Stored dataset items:
__________
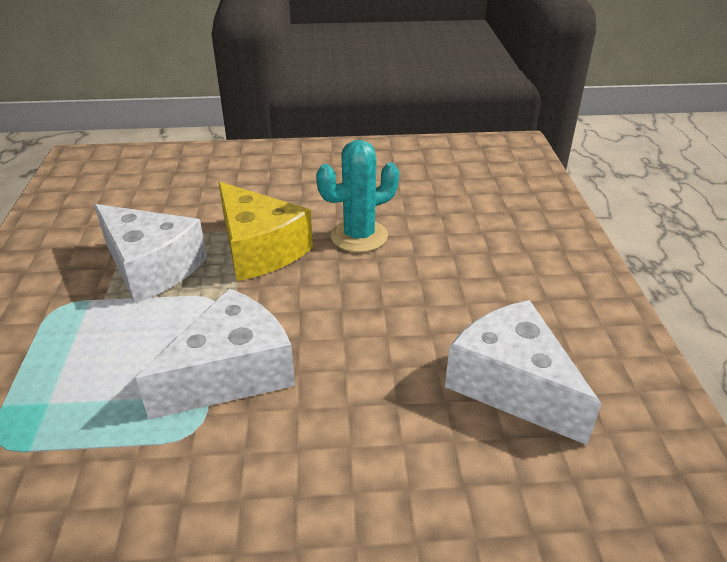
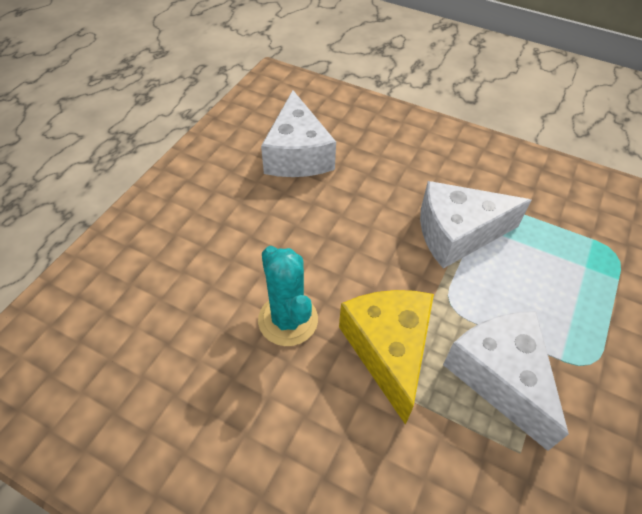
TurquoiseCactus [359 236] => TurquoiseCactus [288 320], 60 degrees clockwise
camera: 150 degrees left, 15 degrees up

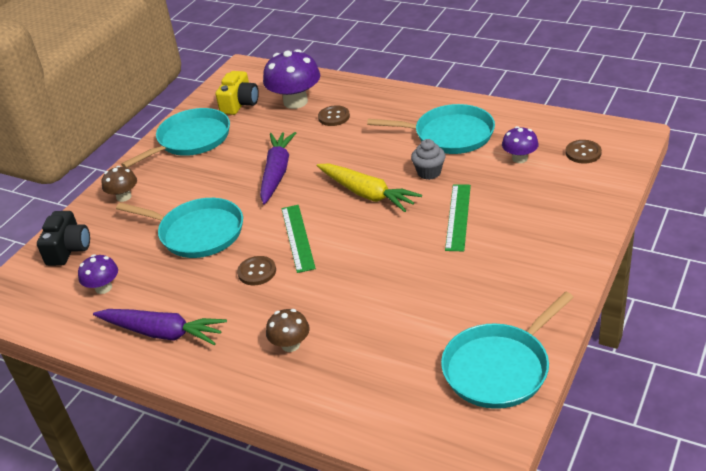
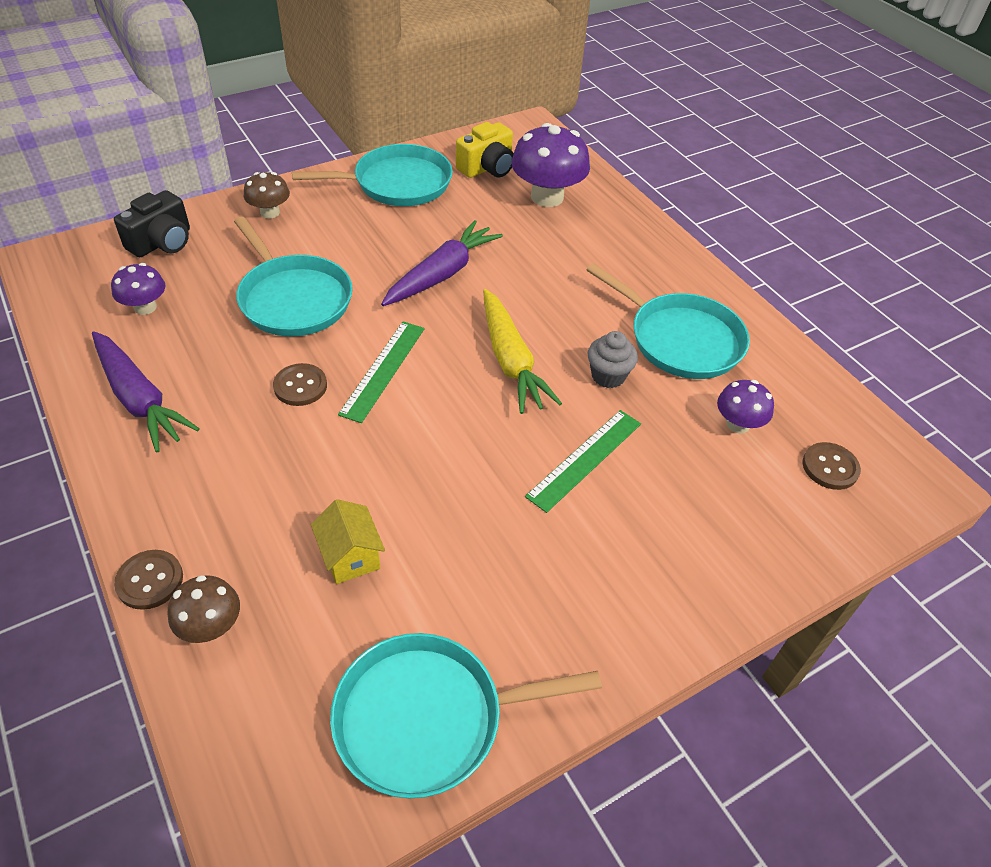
BrownMushroom [290 345] => BrownMushroom [211 626], moved
BrownButton [334 117] => BrownButton [150 581], moved
nothing => YellowHouse [350 556]
camera: 25 degrees right, 10 degrees up

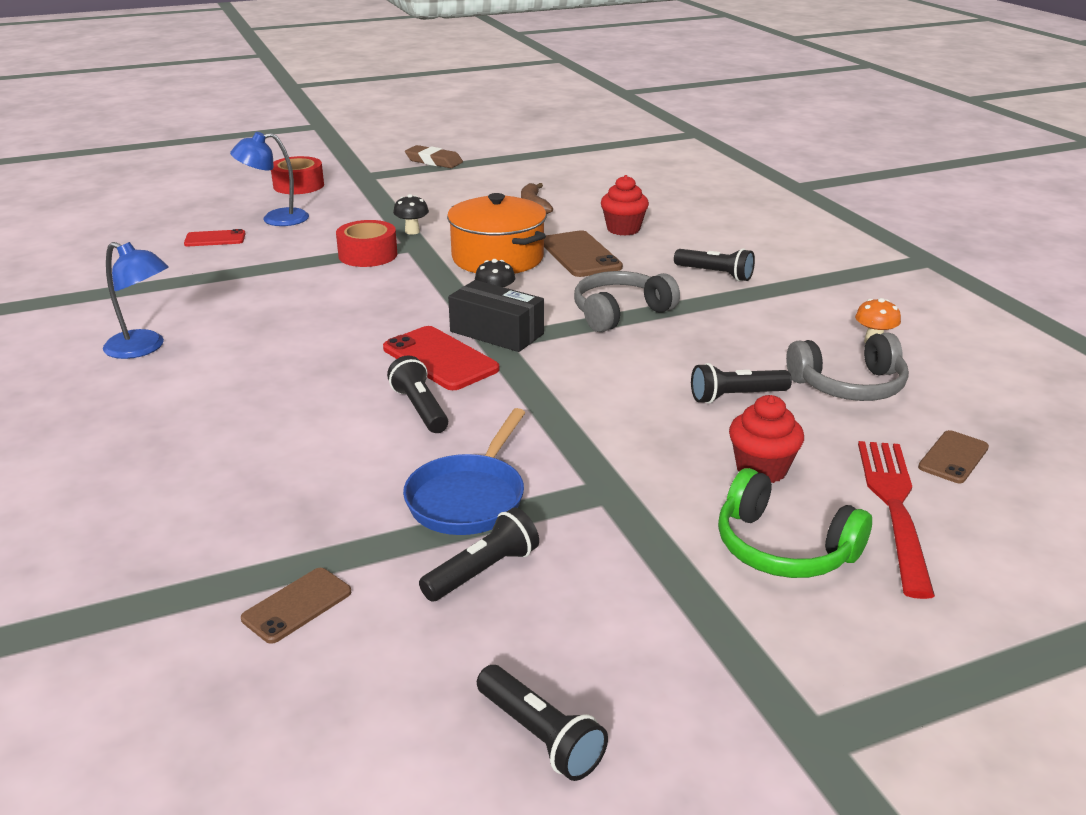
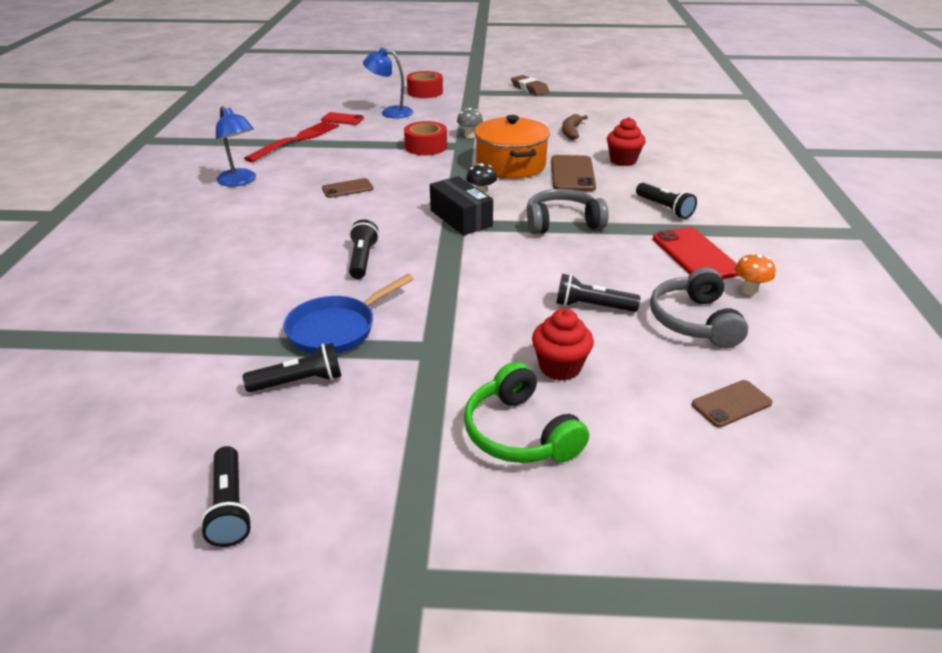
BrownPhone [297 605] => BrownPhone [347 188], moved
RedPhone [440 359] => RedPhone [695 255], moved
BlackMushroom [412 231] => GreyMushroom [469 136]
GreyHeadphones [849 386] => GreyHeadphones [694 321], 75 degrees clockwise
RedFork [894 506] => RedFork [296 140], moved
camera: 25 degrees right, 5 degrees up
__________
*WHAT NEEDS TO BE DONE*
This exercise requires the number of lines in the entries holding the word "right", written alone.

*TASK RESULT*
2